▶ _About this exercise_: Note every line in the entries that contains the string "purple", and copy it.

▶ _Records shown_:
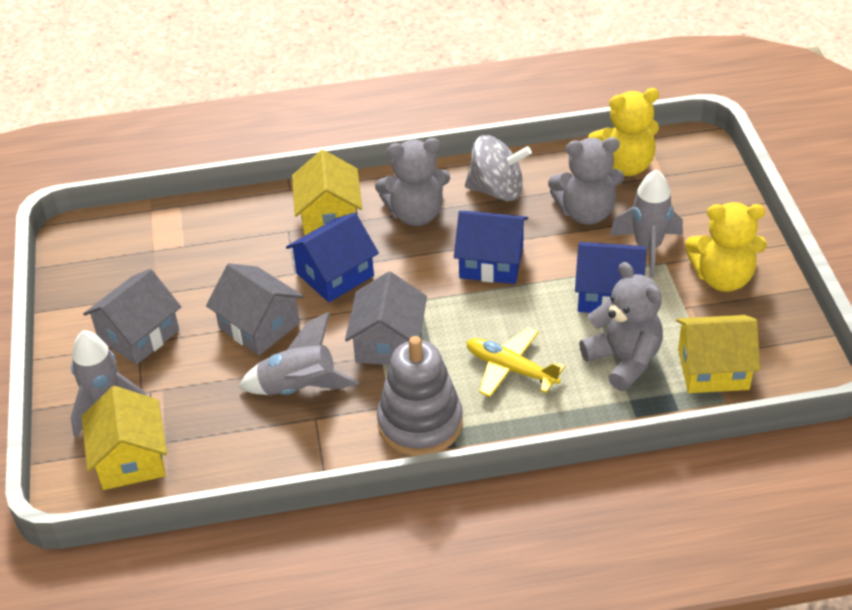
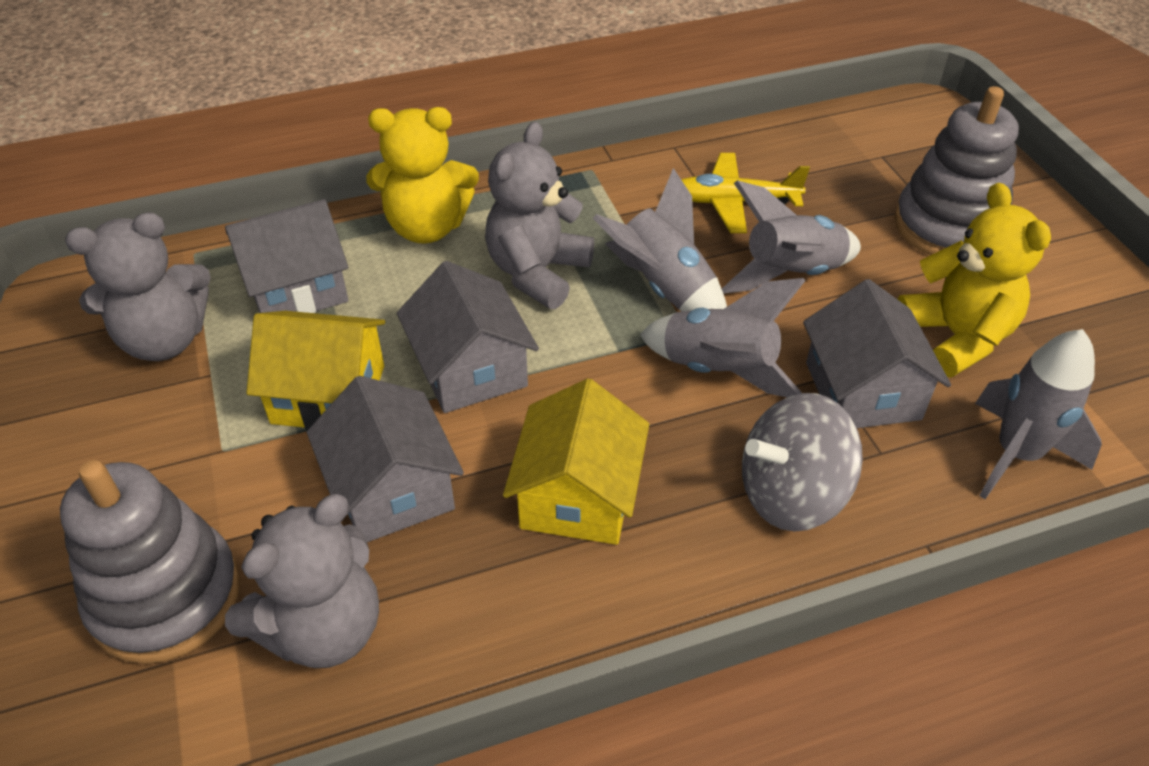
blue house: 3 -> 0
grey house: 3 -> 4
grey rocket: 3 -> 4
grey stacking toy: 1 -> 2
yellow house: 3 -> 2

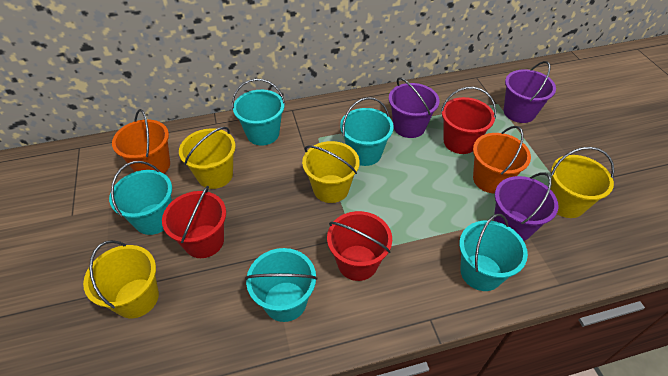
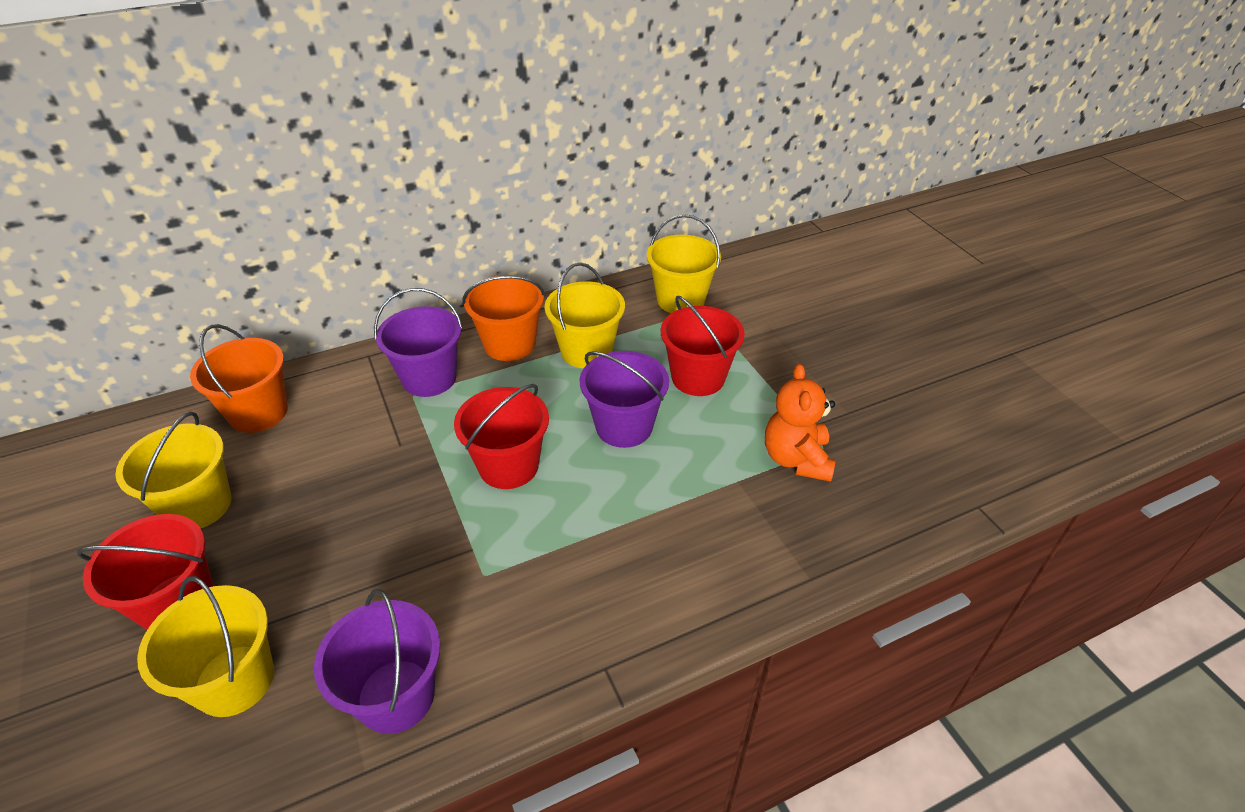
orange teddy bear: 0 -> 1
turquoise bucket: 5 -> 0

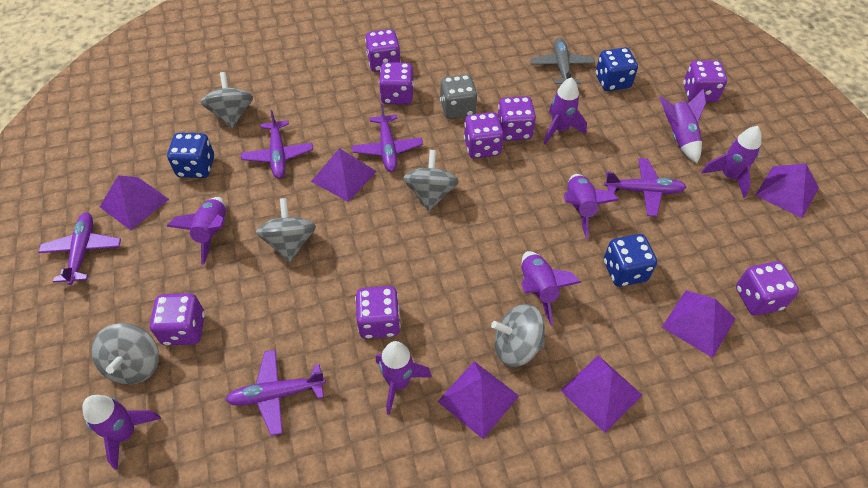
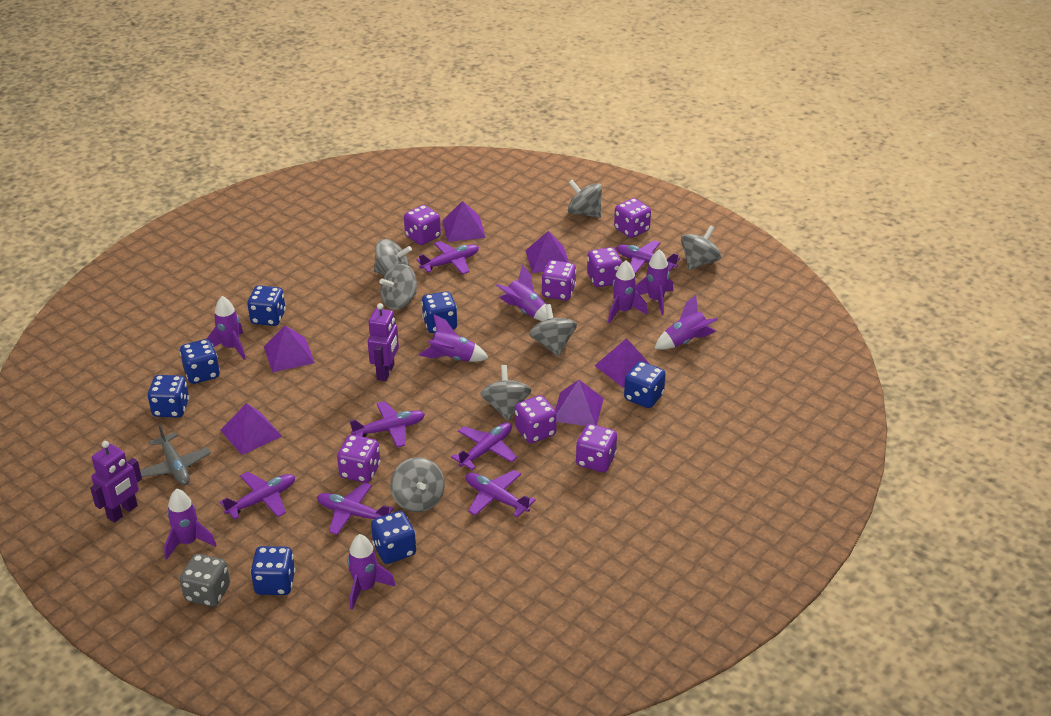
blue dice: 3 -> 7
grey spinning top: 5 -> 7
purple dice: 8 -> 7
purple plane: 5 -> 7
purple robot: 0 -> 2

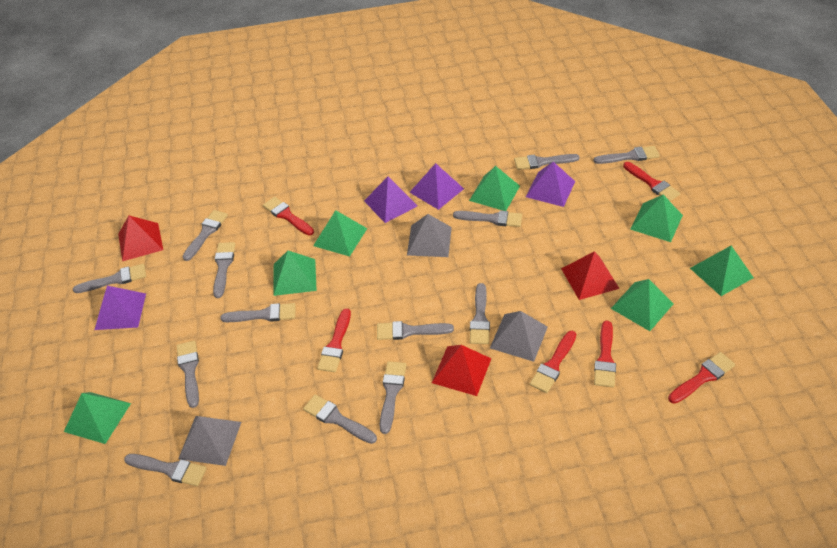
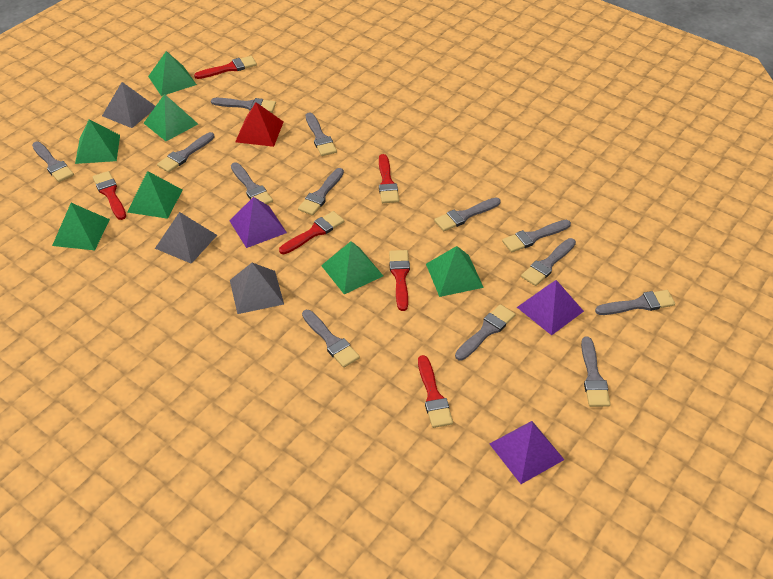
purple pyramid: 4 -> 3
red pyramid: 3 -> 1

▶ _Response below_:
purple dice: 8 -> 7
purple plane: 5 -> 7
purple robot: 0 -> 2
purple pyramid: 4 -> 3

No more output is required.